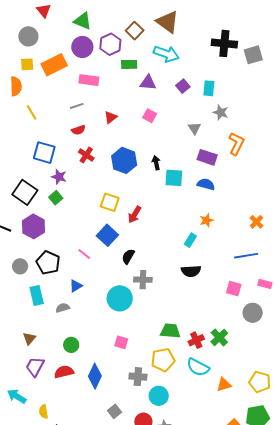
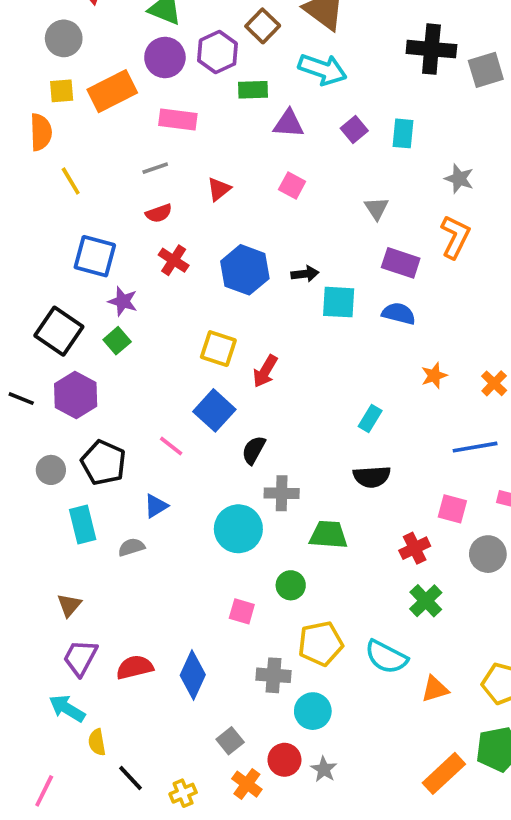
gray star: (221, 112) -> (459, 179), moved
black arrow: (156, 163) -> (305, 274), turned 96
orange star: (207, 220) -> (434, 376), moved
green trapezoid: (170, 331) -> (328, 535), moved
red cross: (196, 340) -> (415, 548), moved
green circle: (71, 345) -> (291, 585), moved
cyan arrow: (17, 396) -> (67, 708), moved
----------------
__AIM OF THE TASK__
The answer must consist of each line from the data that includes the string "arrow".

__SOLUTION TO THIS PROBLEM__
black arrow: (156, 163) -> (305, 274), turned 96
cyan arrow: (17, 396) -> (67, 708), moved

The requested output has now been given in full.